### GOAL OF THE EXERCISE
Copy every record exactly, with nothing left out.

[[ EXERCISE MATERIALS open ]]

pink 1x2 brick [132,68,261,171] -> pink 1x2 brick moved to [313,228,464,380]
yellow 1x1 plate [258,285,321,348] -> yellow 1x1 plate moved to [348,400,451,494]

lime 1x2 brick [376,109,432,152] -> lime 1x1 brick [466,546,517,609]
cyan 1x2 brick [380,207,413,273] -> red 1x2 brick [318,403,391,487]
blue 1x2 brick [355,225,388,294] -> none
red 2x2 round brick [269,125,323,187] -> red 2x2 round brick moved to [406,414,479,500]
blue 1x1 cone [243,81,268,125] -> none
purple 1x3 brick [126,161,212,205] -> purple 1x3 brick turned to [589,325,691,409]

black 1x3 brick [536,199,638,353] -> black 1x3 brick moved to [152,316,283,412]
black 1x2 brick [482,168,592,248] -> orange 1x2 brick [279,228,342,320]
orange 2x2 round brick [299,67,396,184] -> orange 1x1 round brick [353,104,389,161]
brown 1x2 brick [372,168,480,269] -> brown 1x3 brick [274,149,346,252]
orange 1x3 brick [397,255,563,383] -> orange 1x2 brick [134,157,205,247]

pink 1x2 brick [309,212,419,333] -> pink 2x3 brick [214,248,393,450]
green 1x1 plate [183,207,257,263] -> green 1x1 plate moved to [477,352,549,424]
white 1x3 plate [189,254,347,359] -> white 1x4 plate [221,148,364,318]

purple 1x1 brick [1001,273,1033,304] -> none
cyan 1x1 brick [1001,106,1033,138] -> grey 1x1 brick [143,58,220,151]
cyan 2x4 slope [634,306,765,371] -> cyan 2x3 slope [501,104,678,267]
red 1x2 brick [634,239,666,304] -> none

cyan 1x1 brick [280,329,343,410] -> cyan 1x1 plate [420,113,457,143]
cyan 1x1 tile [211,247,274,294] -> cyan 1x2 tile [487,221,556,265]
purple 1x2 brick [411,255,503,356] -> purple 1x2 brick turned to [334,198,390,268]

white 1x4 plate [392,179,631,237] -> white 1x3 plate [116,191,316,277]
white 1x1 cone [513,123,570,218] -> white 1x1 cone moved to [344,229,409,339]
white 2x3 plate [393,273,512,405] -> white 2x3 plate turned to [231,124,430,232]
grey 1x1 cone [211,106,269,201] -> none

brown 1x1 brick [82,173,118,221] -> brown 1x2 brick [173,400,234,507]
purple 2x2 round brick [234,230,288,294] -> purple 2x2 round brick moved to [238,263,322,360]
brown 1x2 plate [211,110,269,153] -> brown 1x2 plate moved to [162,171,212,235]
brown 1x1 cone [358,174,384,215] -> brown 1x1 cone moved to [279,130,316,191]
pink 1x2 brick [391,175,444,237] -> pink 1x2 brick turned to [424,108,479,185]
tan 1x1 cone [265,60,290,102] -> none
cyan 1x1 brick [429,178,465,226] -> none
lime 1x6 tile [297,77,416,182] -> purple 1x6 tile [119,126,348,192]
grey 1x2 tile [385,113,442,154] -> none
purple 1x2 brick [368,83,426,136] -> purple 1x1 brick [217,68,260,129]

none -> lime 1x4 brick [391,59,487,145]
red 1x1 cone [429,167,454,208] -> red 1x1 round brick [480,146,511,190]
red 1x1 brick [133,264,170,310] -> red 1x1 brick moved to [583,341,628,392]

[[ EXERCISE MATERIALS closed ]]

### SOLUTION
pink 1x2 brick [132,68,261,171] -> pink 1x2 brick moved to [313,228,464,380]
yellow 1x1 plate [258,285,321,348] -> yellow 1x1 plate moved to [348,400,451,494]

lime 1x2 brick [376,109,432,152] -> lime 1x1 brick [466,546,517,609]
cyan 1x2 brick [380,207,413,273] -> red 1x2 brick [318,403,391,487]
blue 1x2 brick [355,225,388,294] -> none
red 2x2 round brick [269,125,323,187] -> red 2x2 round brick moved to [406,414,479,500]
blue 1x1 cone [243,81,268,125] -> none
purple 1x3 brick [126,161,212,205] -> purple 1x3 brick turned to [589,325,691,409]

black 1x3 brick [536,199,638,353] -> black 1x3 brick moved to [152,316,283,412]
black 1x2 brick [482,168,592,248] -> orange 1x2 brick [279,228,342,320]
orange 2x2 round brick [299,67,396,184] -> orange 1x1 round brick [353,104,389,161]
brown 1x2 brick [372,168,480,269] -> brown 1x3 brick [274,149,346,252]
orange 1x3 brick [397,255,563,383] -> orange 1x2 brick [134,157,205,247]

pink 1x2 brick [309,212,419,333] -> pink 2x3 brick [214,248,393,450]
green 1x1 plate [183,207,257,263] -> green 1x1 plate moved to [477,352,549,424]
white 1x3 plate [189,254,347,359] -> white 1x4 plate [221,148,364,318]

purple 1x1 brick [1001,273,1033,304] -> none
cyan 1x1 brick [1001,106,1033,138] -> grey 1x1 brick [143,58,220,151]
cyan 2x4 slope [634,306,765,371] -> cyan 2x3 slope [501,104,678,267]
red 1x2 brick [634,239,666,304] -> none

cyan 1x1 brick [280,329,343,410] -> cyan 1x1 plate [420,113,457,143]
cyan 1x1 tile [211,247,274,294] -> cyan 1x2 tile [487,221,556,265]
purple 1x2 brick [411,255,503,356] -> purple 1x2 brick turned to [334,198,390,268]

white 1x4 plate [392,179,631,237] -> white 1x3 plate [116,191,316,277]
white 1x1 cone [513,123,570,218] -> white 1x1 cone moved to [344,229,409,339]
white 2x3 plate [393,273,512,405] -> white 2x3 plate turned to [231,124,430,232]
grey 1x1 cone [211,106,269,201] -> none

brown 1x1 brick [82,173,118,221] -> brown 1x2 brick [173,400,234,507]
purple 2x2 round brick [234,230,288,294] -> purple 2x2 round brick moved to [238,263,322,360]
brown 1x2 plate [211,110,269,153] -> brown 1x2 plate moved to [162,171,212,235]
brown 1x1 cone [358,174,384,215] -> brown 1x1 cone moved to [279,130,316,191]
pink 1x2 brick [391,175,444,237] -> pink 1x2 brick turned to [424,108,479,185]
tan 1x1 cone [265,60,290,102] -> none
cyan 1x1 brick [429,178,465,226] -> none
lime 1x6 tile [297,77,416,182] -> purple 1x6 tile [119,126,348,192]
grey 1x2 tile [385,113,442,154] -> none
purple 1x2 brick [368,83,426,136] -> purple 1x1 brick [217,68,260,129]

none -> lime 1x4 brick [391,59,487,145]
red 1x1 cone [429,167,454,208] -> red 1x1 round brick [480,146,511,190]
red 1x1 brick [133,264,170,310] -> red 1x1 brick moved to [583,341,628,392]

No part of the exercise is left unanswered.